**TASK PROMPT**
Omit the images. Copy each entry word for word.

**Modification records**
= Beginning of Section =
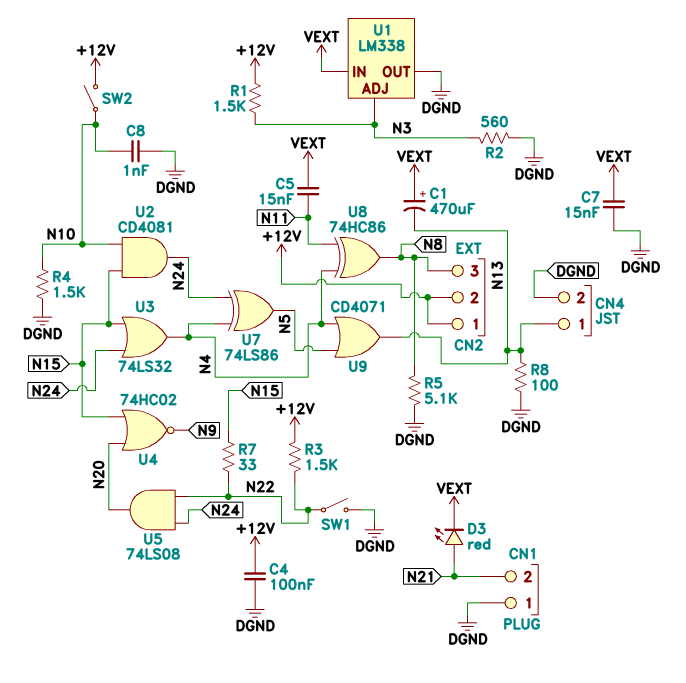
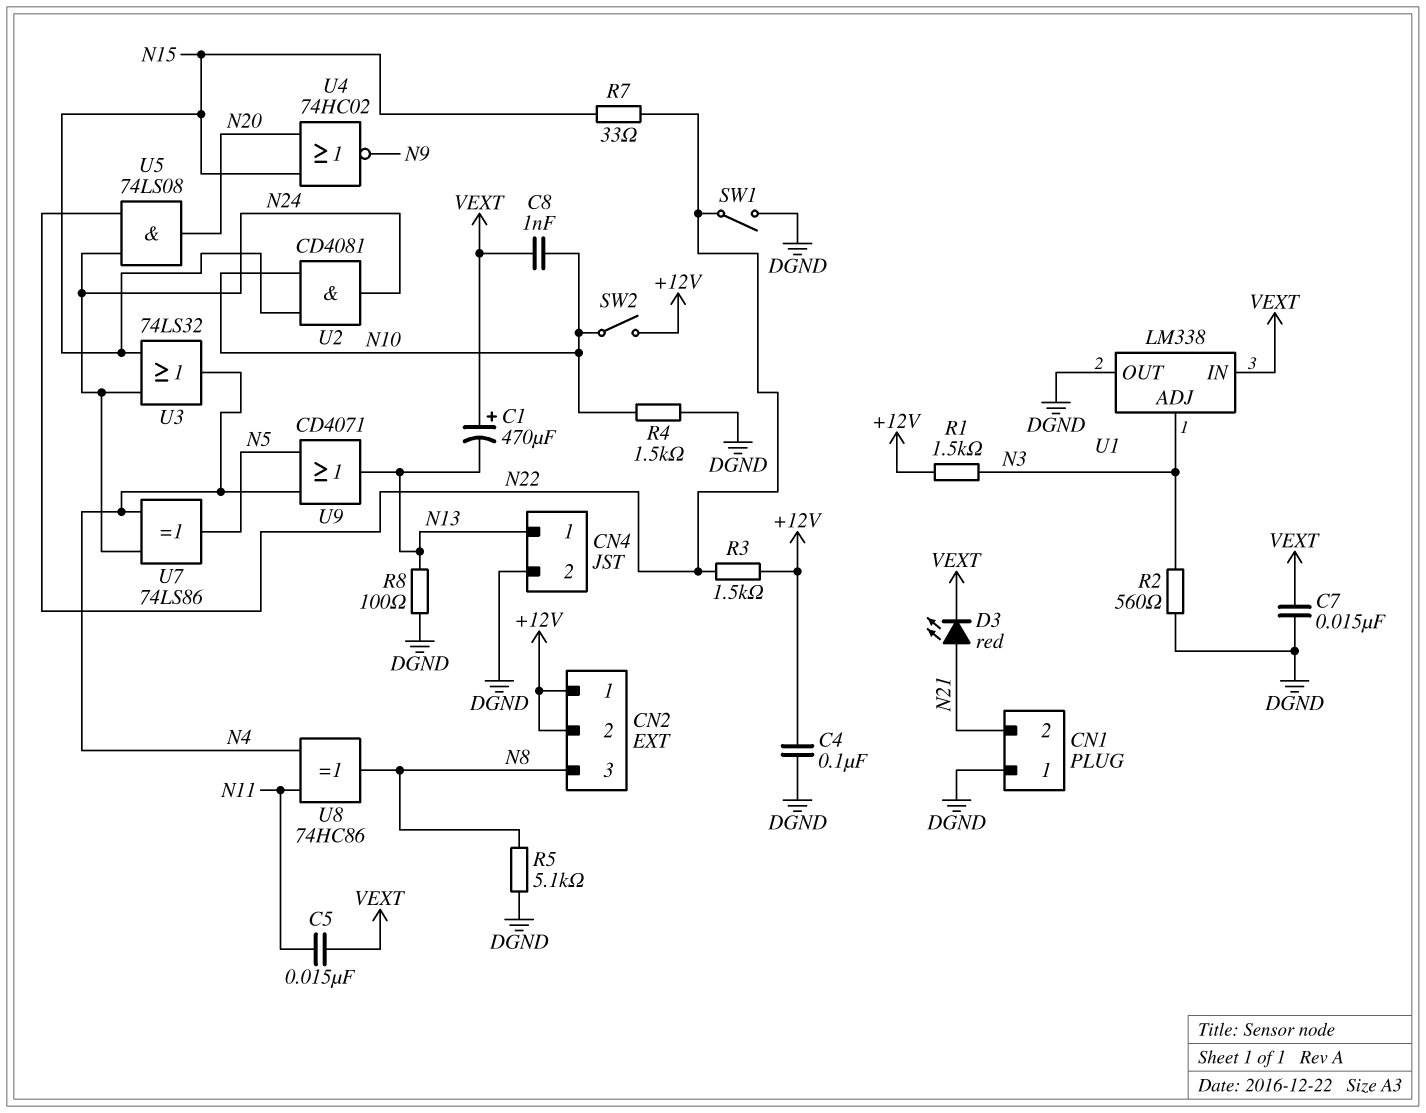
C8: 1nF (DGND, N10) -> 1nF (N10, VEXT)

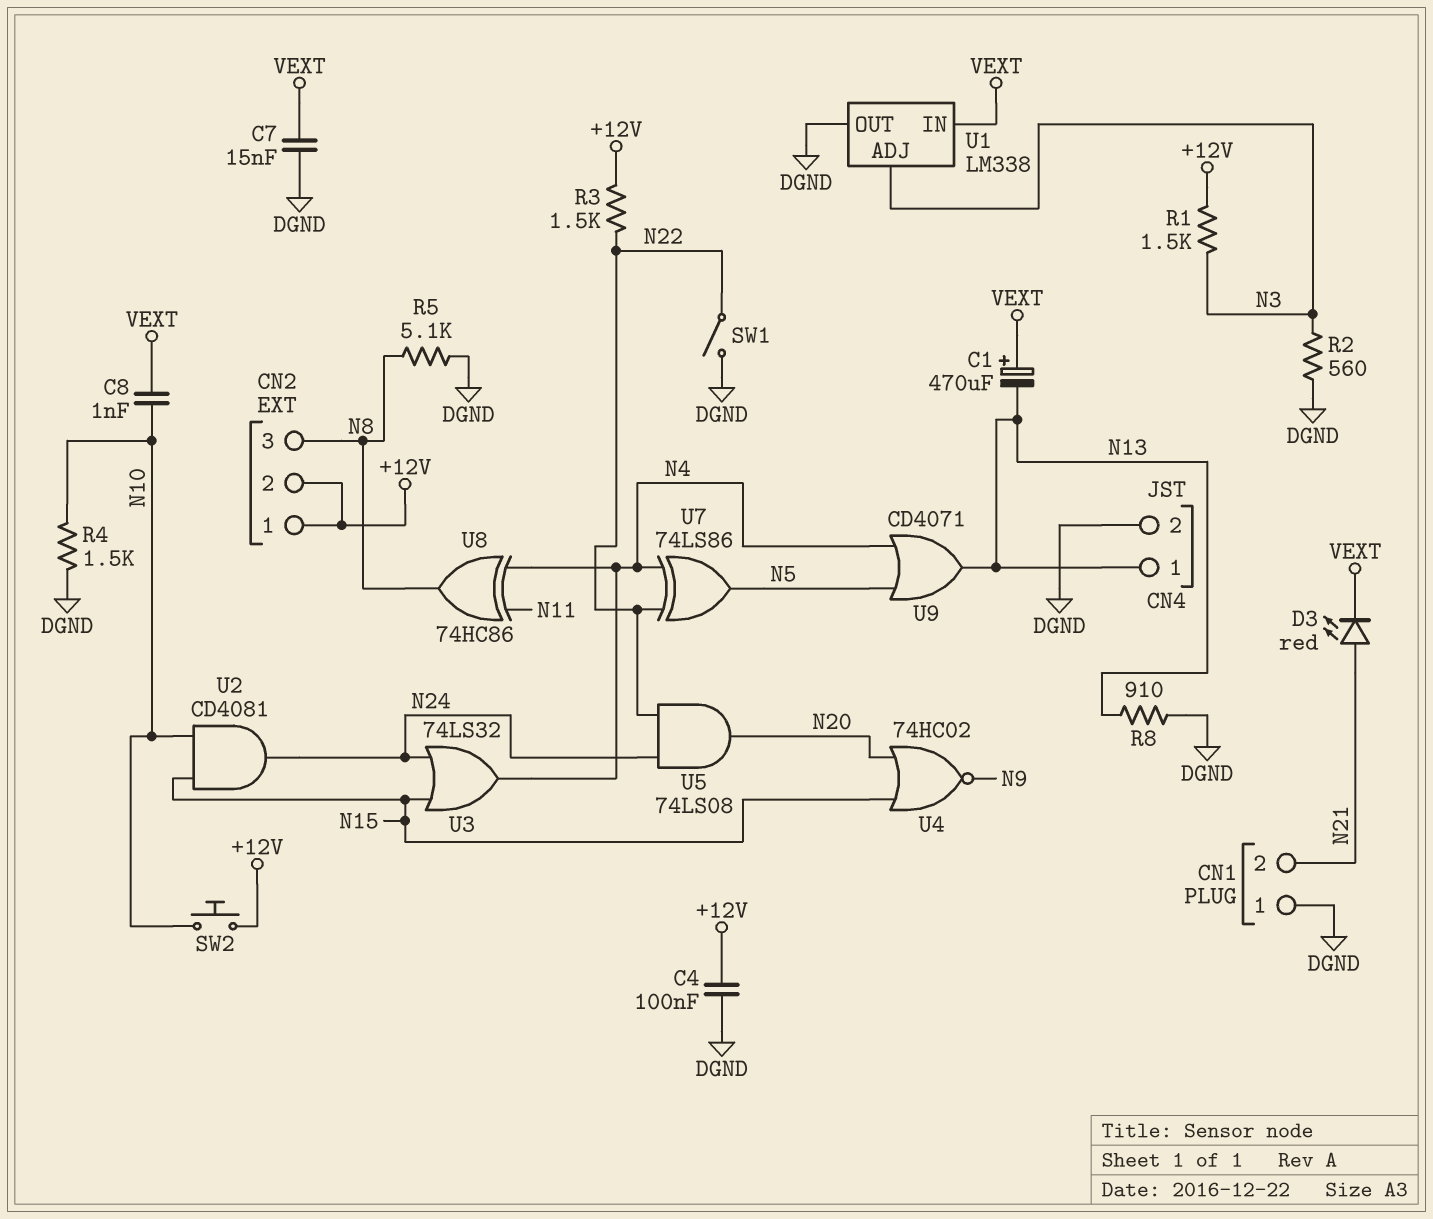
C5: 15nF (N11, VEXT) -> none
R7: 33 (N15, N22) -> none
R8: 100 (DGND, N13) -> 910 (DGND, N13)
SW2: switch (+12V, N10) -> button (+12V, N10)
U7: XOR 74LS86 (in N4, in N24, out N5) -> XOR 74LS86 (in N4, in N22, out N5)

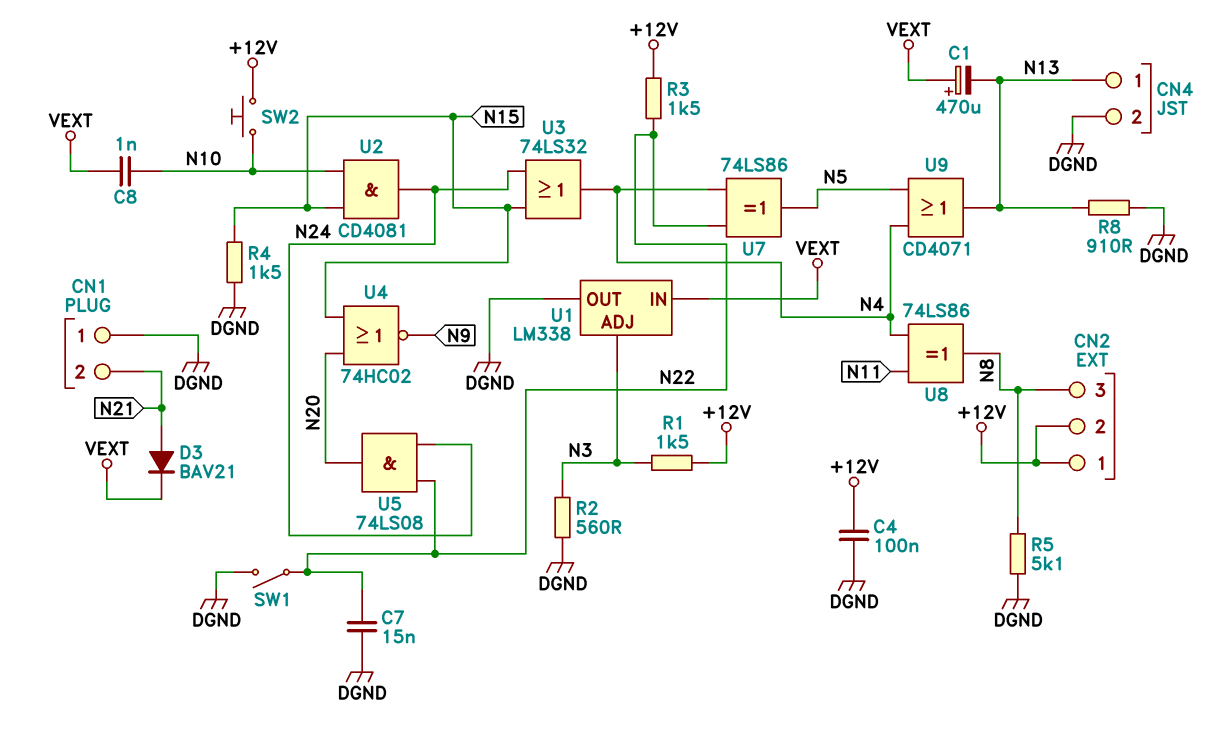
C7: 15nF (DGND, VEXT) -> 15nF (DGND, N22)
D3: LED red (A N21, K VEXT) -> diode BAV21 (A N21, K VEXT)
R4: 1.5k (DGND, N10) -> 1.5k (DGND, N15)
U8: XOR 74HC86 (in N4, in N11, out N8) -> XOR 74LS86 (in N4, in N11, out N8)

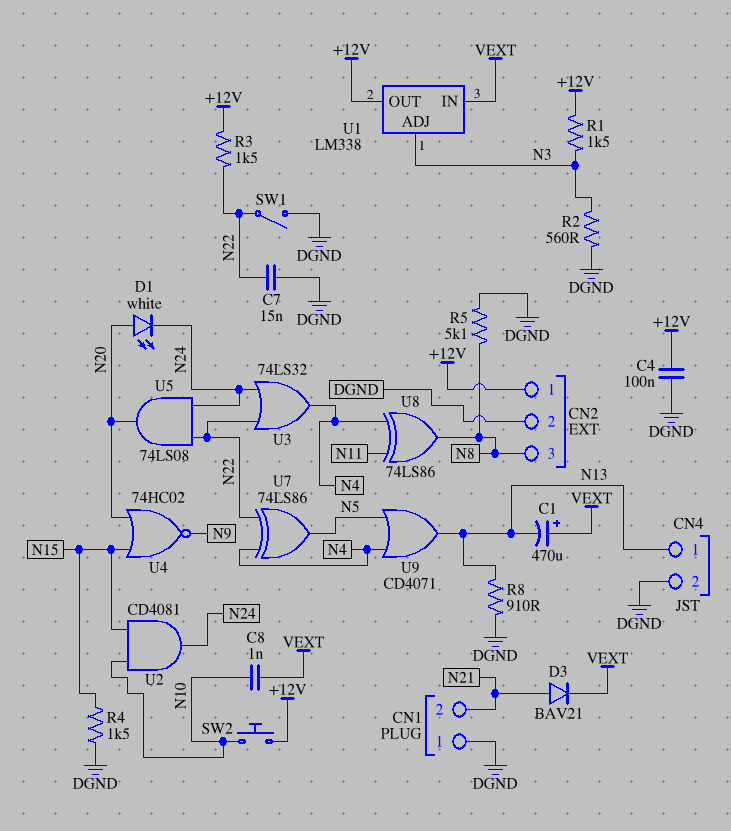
CN2 pin 2: +12V -> DGND
D1: none -> LED white (A N20, K N24)
U1 pin OUT: DGND -> +12V
U3: OR 74LS32 (in N15, in N24, out N4) -> OR 74LS32 (in N22, in N24, out N4)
= End of Section =
**SOLUTION TO THE PROBLEM**
C8: 1nF (DGND, N10) -> 1nF (N10, VEXT)

C5: 15nF (N11, VEXT) -> none
R7: 33 (N15, N22) -> none
R8: 100 (DGND, N13) -> 910 (DGND, N13)
SW2: switch (+12V, N10) -> button (+12V, N10)
U7: XOR 74LS86 (in N4, in N24, out N5) -> XOR 74LS86 (in N4, in N22, out N5)

C7: 15nF (DGND, VEXT) -> 15nF (DGND, N22)
D3: LED red (A N21, K VEXT) -> diode BAV21 (A N21, K VEXT)
R4: 1.5k (DGND, N10) -> 1.5k (DGND, N15)
U8: XOR 74HC86 (in N4, in N11, out N8) -> XOR 74LS86 (in N4, in N11, out N8)

CN2 pin 2: +12V -> DGND
D1: none -> LED white (A N20, K N24)
U1 pin OUT: DGND -> +12V
U3: OR 74LS32 (in N15, in N24, out N4) -> OR 74LS32 (in N22, in N24, out N4)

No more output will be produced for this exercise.